• **Task prompt**: Copy exactly the lines of the records below, and only those lines, beginning with the line that contains "R4: 1.5k (0V, N017) -> 5.6k (0V, N017)" and ending with the line that contains "R5: 110 (0V, N013) -> 470 (0V, N013)".

═════ Excerpted records

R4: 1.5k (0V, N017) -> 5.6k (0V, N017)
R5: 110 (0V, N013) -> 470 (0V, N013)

══════════
═════ Excerpted records

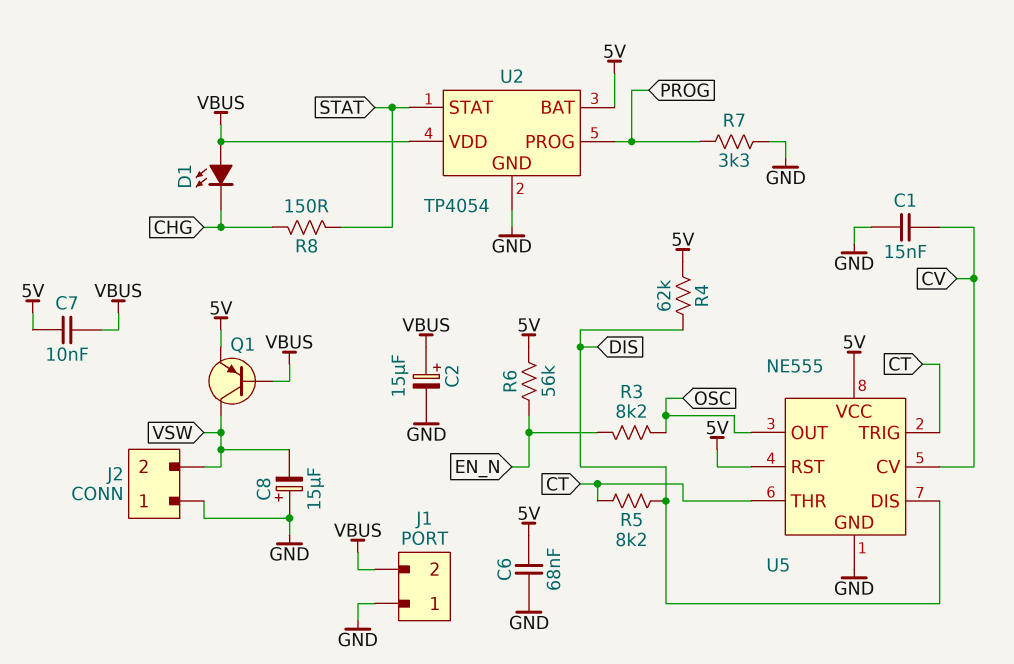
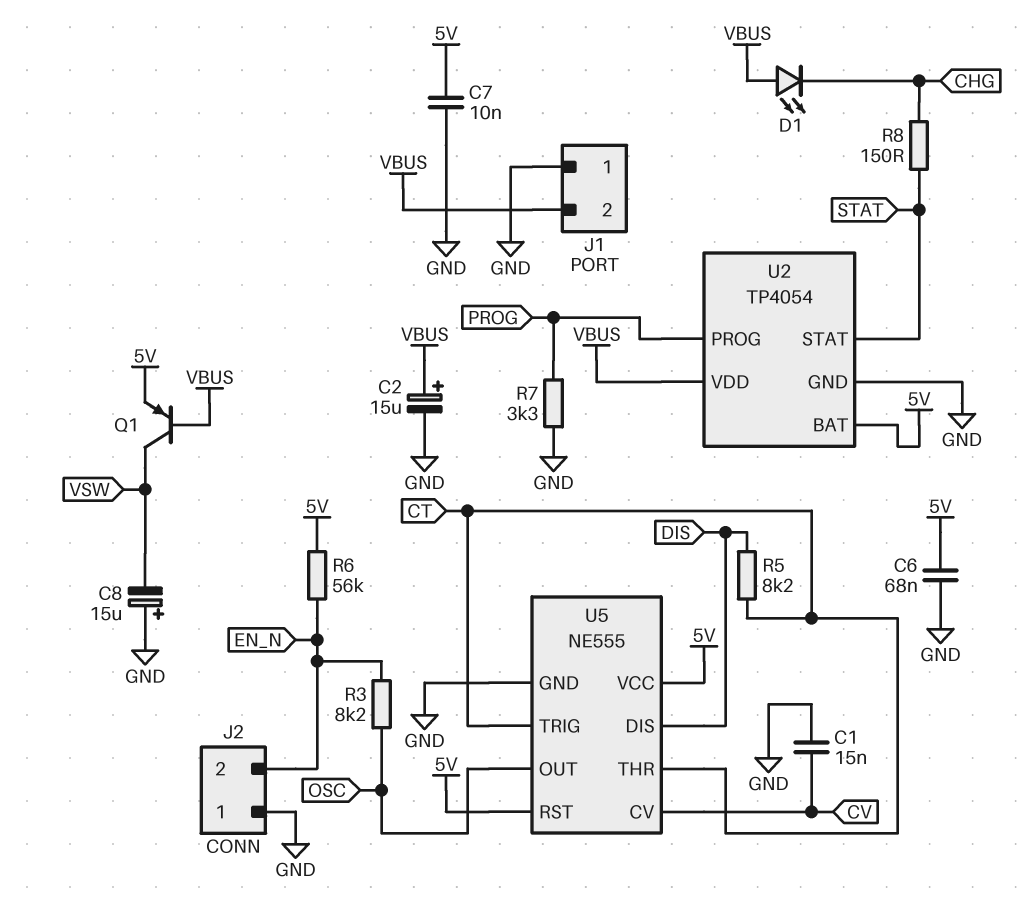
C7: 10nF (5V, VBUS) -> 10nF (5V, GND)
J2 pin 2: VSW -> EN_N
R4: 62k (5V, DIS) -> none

══════════

• **Answer section**:
R4: 1.5k (0V, N017) -> 5.6k (0V, N017)
R5: 110 (0V, N013) -> 470 (0V, N013)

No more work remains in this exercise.